Colored object listings:
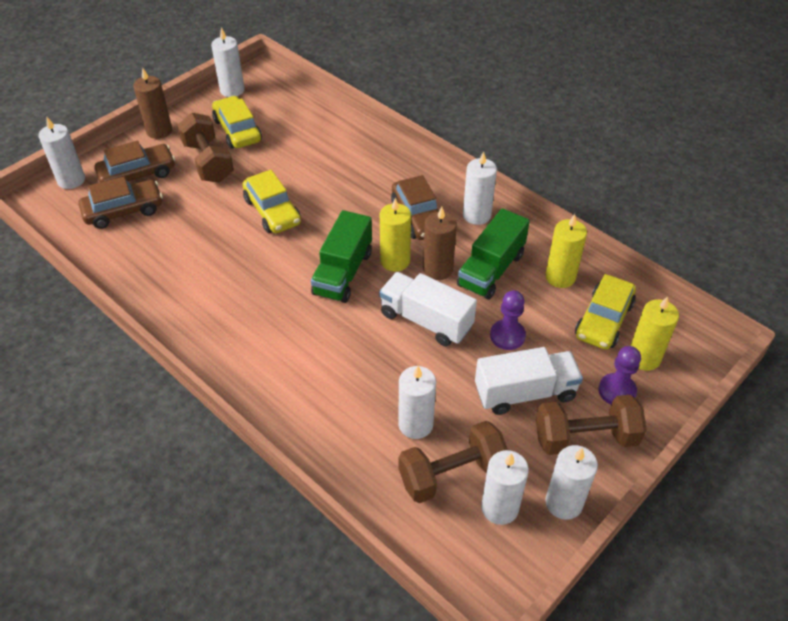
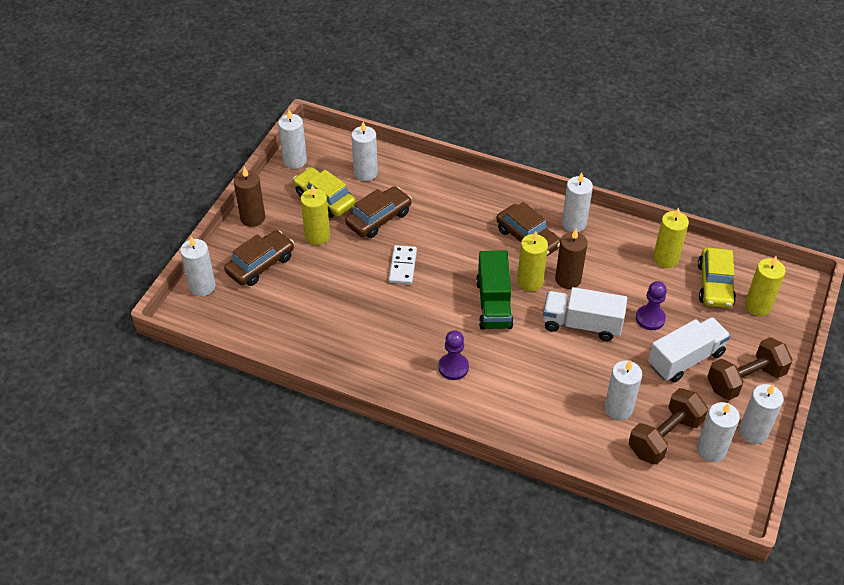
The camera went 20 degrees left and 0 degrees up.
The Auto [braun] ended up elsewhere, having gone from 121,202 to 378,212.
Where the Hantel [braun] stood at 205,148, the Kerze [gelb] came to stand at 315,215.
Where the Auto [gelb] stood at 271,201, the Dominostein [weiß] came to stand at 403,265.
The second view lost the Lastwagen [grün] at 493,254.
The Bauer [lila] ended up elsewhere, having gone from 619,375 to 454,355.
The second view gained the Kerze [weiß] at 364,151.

• EXERCISE AIM: Set down all the entries exactly as they appear, but skip any pictures.

• TASK RESPONSE:
The camera went 20 degrees left and 0 degrees up.
The Auto [braun] ended up elsewhere, having gone from 121,202 to 378,212.
Where the Hantel [braun] stood at 205,148, the Kerze [gelb] came to stand at 315,215.
Where the Auto [gelb] stood at 271,201, the Dominostein [weiß] came to stand at 403,265.
The second view lost the Lastwagen [grün] at 493,254.
The Bauer [lila] ended up elsewhere, having gone from 619,375 to 454,355.
The second view gained the Kerze [weiß] at 364,151.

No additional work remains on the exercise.